**Data for review:**
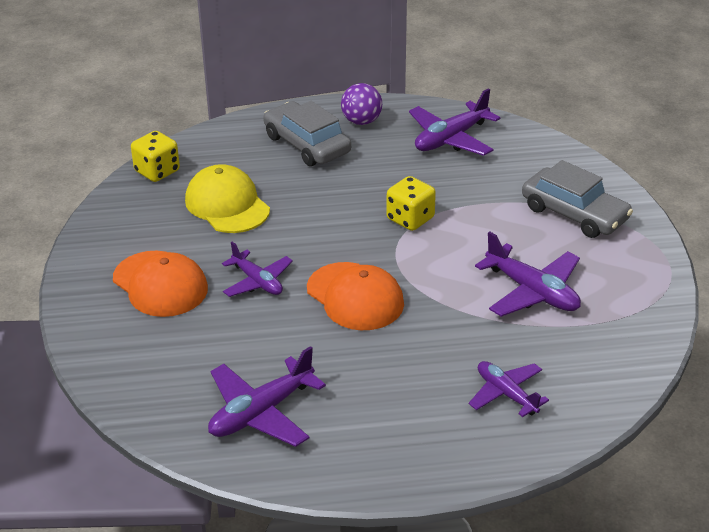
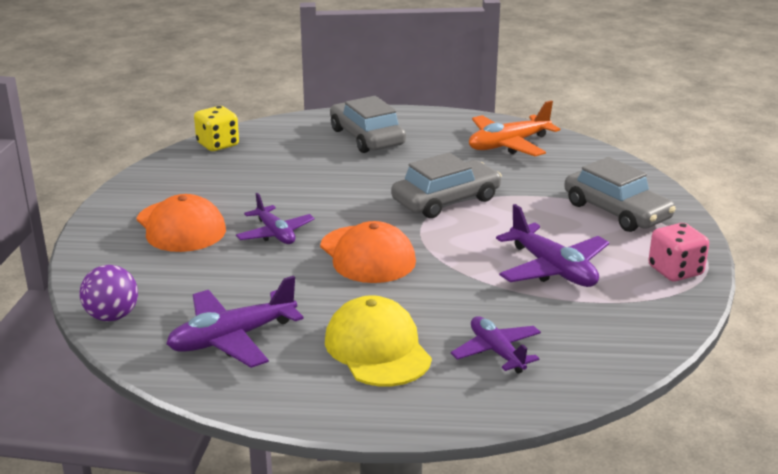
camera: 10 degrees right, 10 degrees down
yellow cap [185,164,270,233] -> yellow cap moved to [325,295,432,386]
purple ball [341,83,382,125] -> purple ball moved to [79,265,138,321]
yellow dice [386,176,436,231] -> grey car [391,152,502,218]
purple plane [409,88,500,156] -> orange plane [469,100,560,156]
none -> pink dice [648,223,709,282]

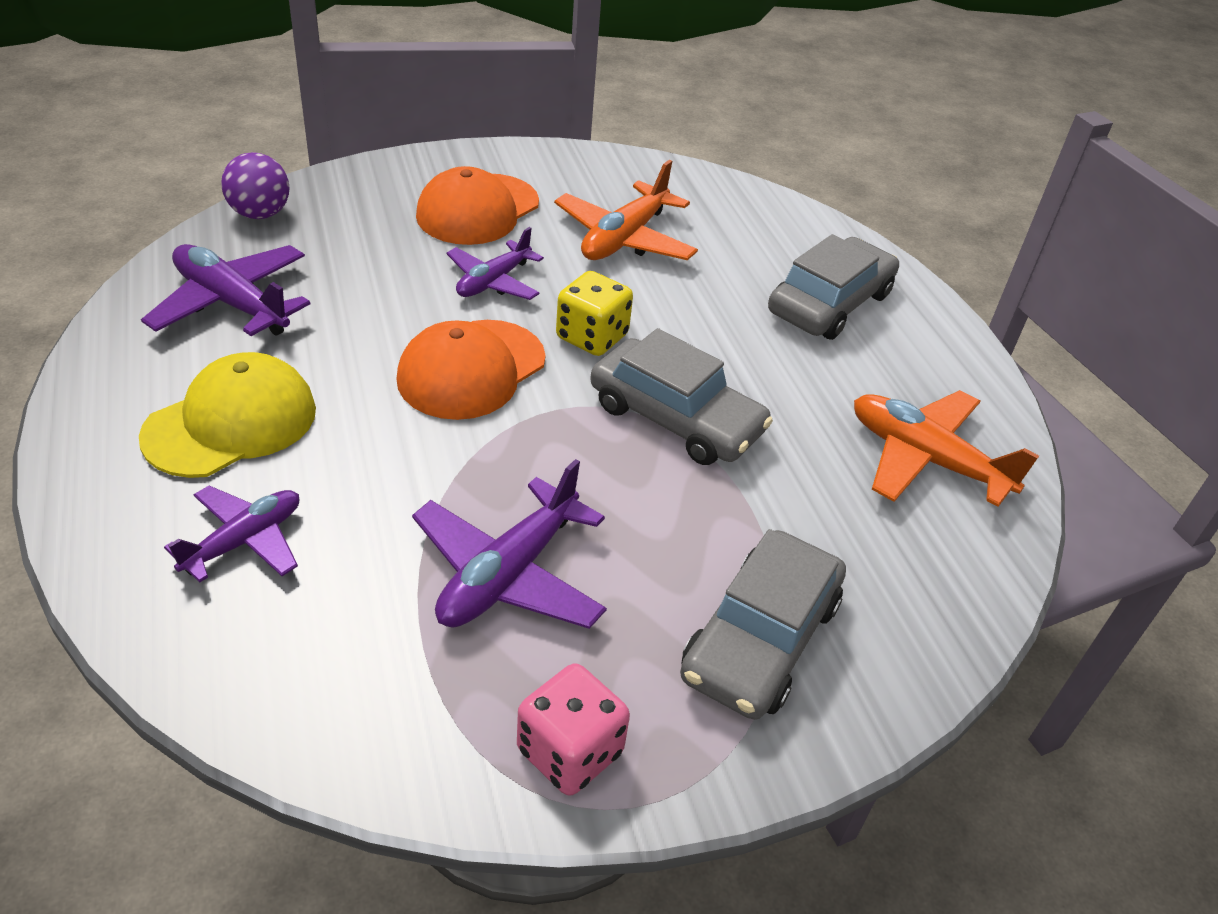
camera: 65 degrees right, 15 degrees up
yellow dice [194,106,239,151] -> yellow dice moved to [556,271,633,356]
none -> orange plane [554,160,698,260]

==

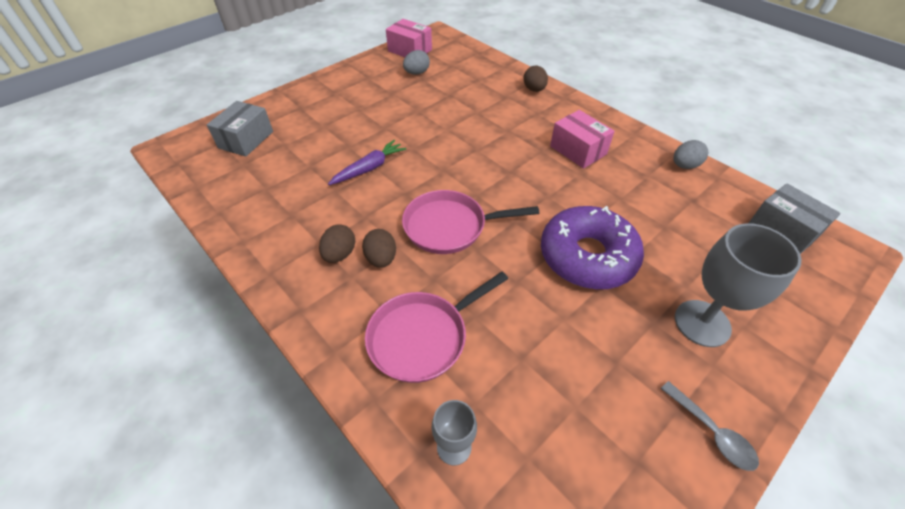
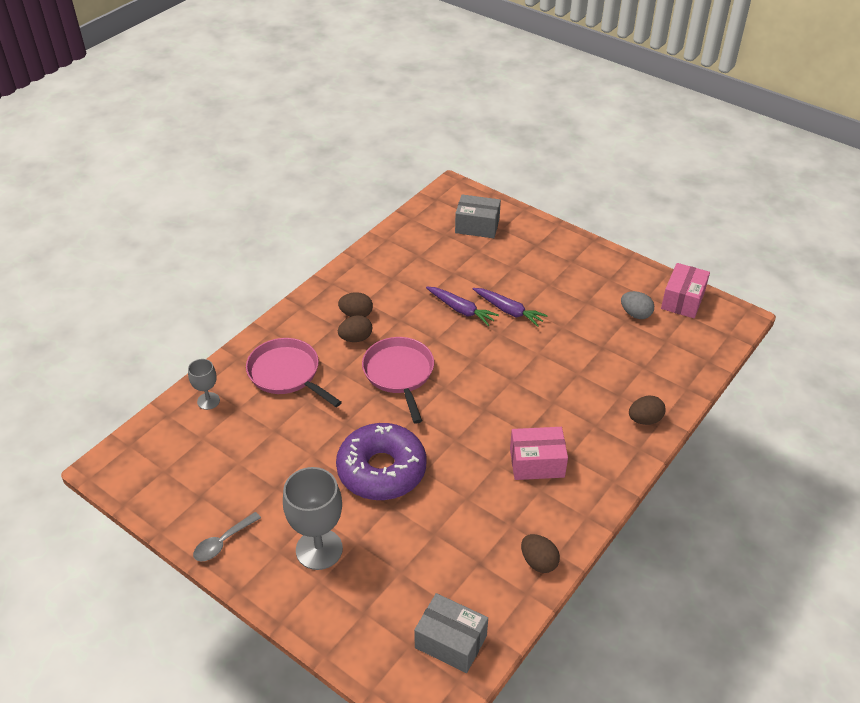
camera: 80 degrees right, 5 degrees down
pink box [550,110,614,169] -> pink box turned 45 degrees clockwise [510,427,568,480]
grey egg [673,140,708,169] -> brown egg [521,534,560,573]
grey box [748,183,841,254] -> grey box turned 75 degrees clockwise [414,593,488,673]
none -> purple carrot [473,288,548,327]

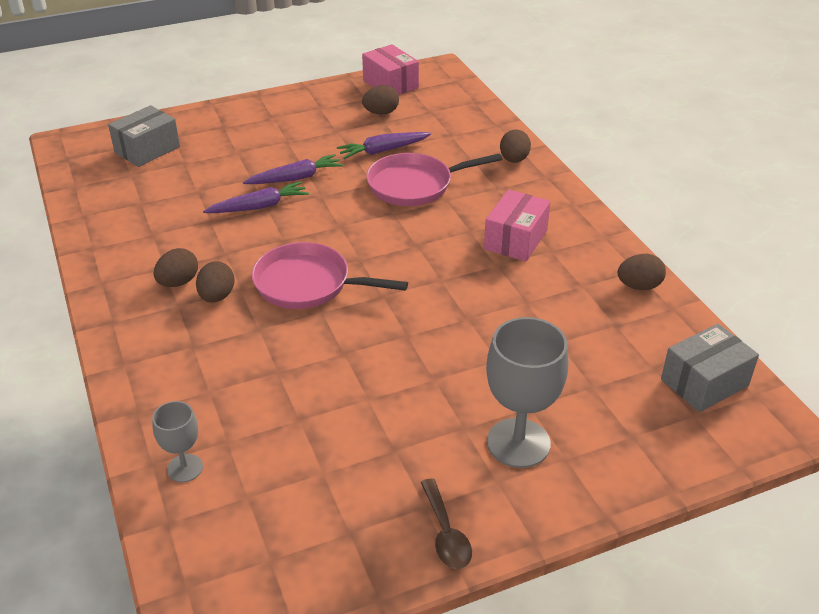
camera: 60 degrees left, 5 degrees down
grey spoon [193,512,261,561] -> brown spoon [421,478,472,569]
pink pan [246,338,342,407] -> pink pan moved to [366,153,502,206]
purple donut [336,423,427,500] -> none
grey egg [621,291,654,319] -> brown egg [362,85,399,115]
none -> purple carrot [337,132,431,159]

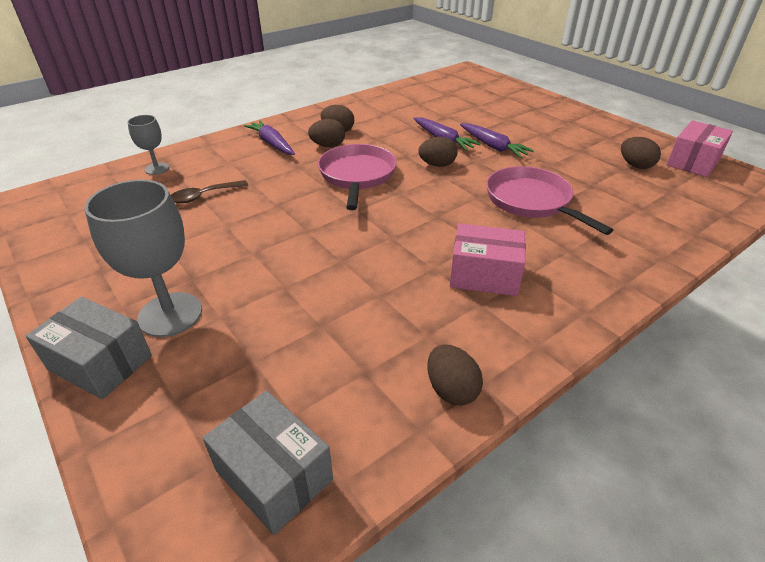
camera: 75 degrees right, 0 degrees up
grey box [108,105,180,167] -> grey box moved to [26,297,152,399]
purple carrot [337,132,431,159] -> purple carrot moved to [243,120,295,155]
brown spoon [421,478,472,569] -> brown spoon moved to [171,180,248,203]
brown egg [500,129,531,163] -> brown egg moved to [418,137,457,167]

**Requirement:**
Write out word for word the lines above that run from the one with "yellow cap [185,164,270,233]" to the one with "none -> orange plane [554,160,698,260]". Include both end lines; exclude the images.

**Reply to the exercise:**
yellow cap [185,164,270,233] -> yellow cap moved to [325,295,432,386]
purple ball [341,83,382,125] -> purple ball moved to [79,265,138,321]
yellow dice [386,176,436,231] -> grey car [391,152,502,218]
purple plane [409,88,500,156] -> orange plane [469,100,560,156]
none -> pink dice [648,223,709,282]

camera: 65 degrees right, 15 degrees up
yellow dice [194,106,239,151] -> yellow dice moved to [556,271,633,356]
none -> orange plane [554,160,698,260]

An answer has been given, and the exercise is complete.